■ **Problem details**: Word for word, restate the entries below, but exclude the images.

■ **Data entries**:
-=-=-
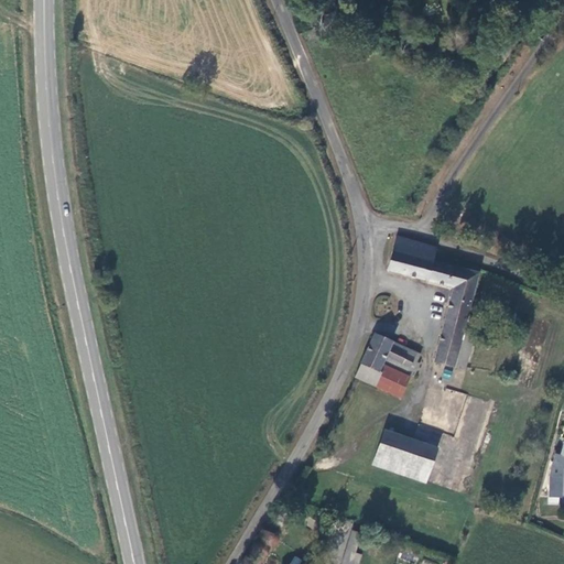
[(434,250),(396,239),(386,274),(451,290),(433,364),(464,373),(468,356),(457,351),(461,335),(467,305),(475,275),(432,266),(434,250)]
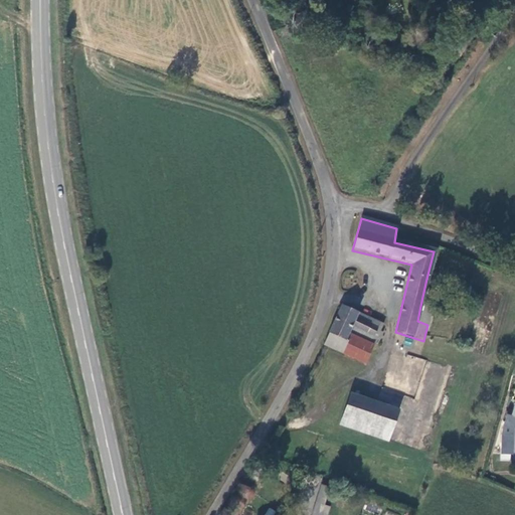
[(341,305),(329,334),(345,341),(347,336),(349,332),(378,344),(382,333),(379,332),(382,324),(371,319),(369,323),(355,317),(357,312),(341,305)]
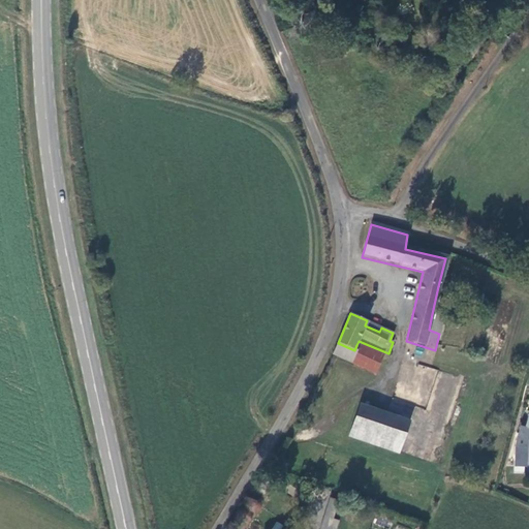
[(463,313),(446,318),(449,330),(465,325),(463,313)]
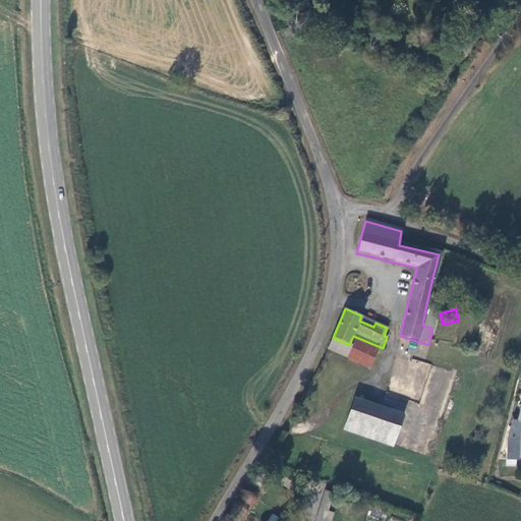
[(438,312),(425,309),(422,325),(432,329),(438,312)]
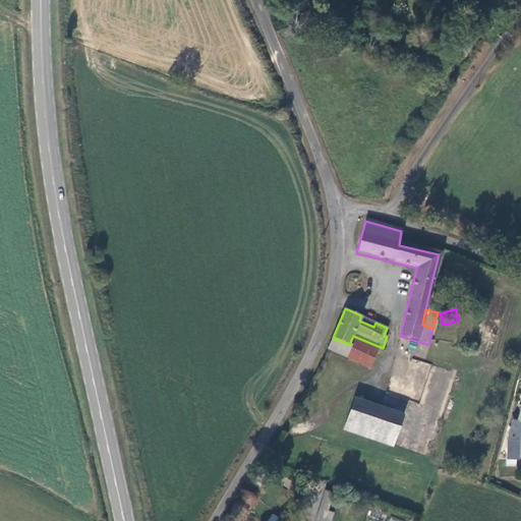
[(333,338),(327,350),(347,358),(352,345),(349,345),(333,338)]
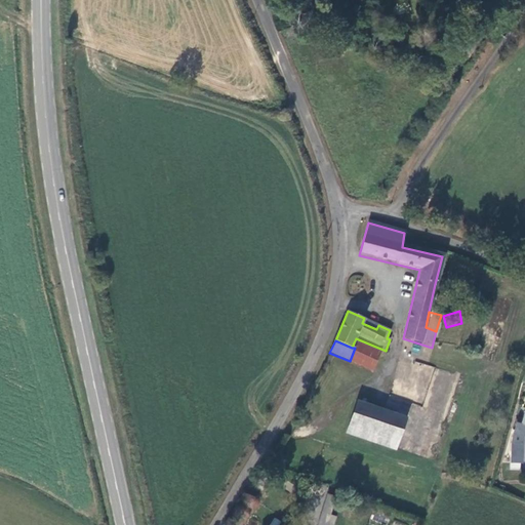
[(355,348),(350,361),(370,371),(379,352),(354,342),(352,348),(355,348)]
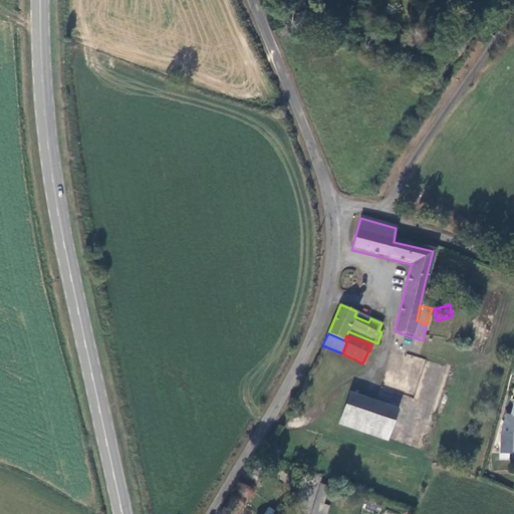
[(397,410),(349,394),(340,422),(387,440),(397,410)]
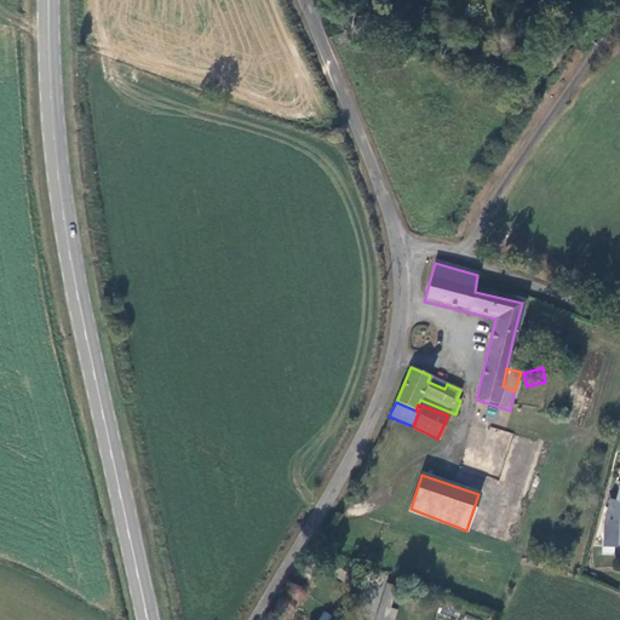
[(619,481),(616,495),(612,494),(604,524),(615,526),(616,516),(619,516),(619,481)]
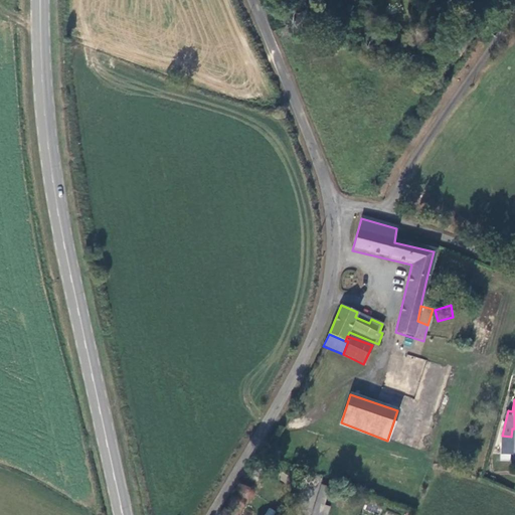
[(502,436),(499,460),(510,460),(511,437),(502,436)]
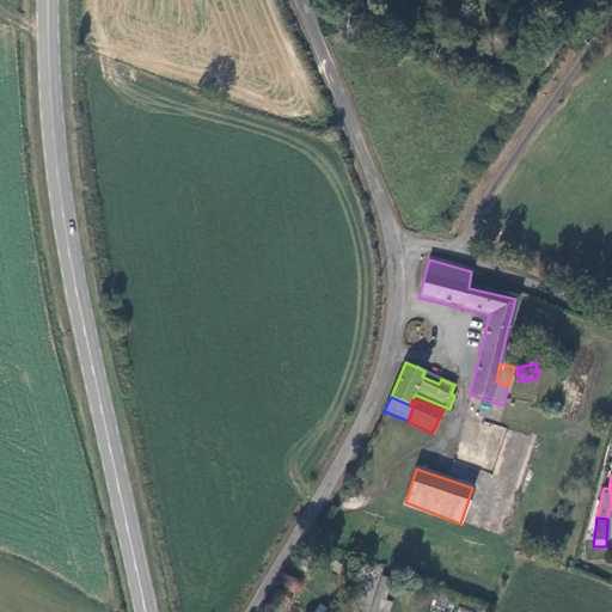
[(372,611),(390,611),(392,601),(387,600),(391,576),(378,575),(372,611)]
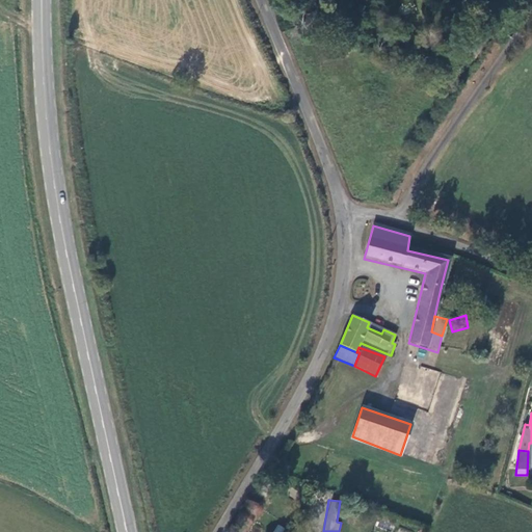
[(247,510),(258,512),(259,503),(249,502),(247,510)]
-=-=-
■ **Answer space**:
[(434,250),(396,239),(386,274),(451,290),(433,364),(464,373),(468,356),(457,351),(461,335),(467,305),(475,275),(432,266),(434,250)]
[(341,305),(329,334),(345,341),(347,336),(349,332),(378,344),(382,333),(379,332),(382,324),(371,319),(369,323),(355,317),(357,312),(341,305)]
[(463,313),(446,318),(449,330),(465,325),(463,313)]
[(438,312),(425,309),(422,325),(432,329),(438,312)]
[(333,338),(327,350),(347,358),(352,345),(349,345),(333,338)]
[(355,348),(350,361),(370,371),(379,352),(354,342),(352,348),(355,348)]
[(397,410),(349,394),(340,422),(387,440),(397,410)]
[(619,481),(616,495),(612,494),(604,524),(615,526),(616,516),(619,516),(619,481)]
[(502,436),(499,460),(510,460),(511,437),(502,436)]
[(372,611),(390,611),(392,601),(387,600),(391,576),(378,575),(372,611)]
[(247,510),(258,512),(259,503),(249,502),(247,510)]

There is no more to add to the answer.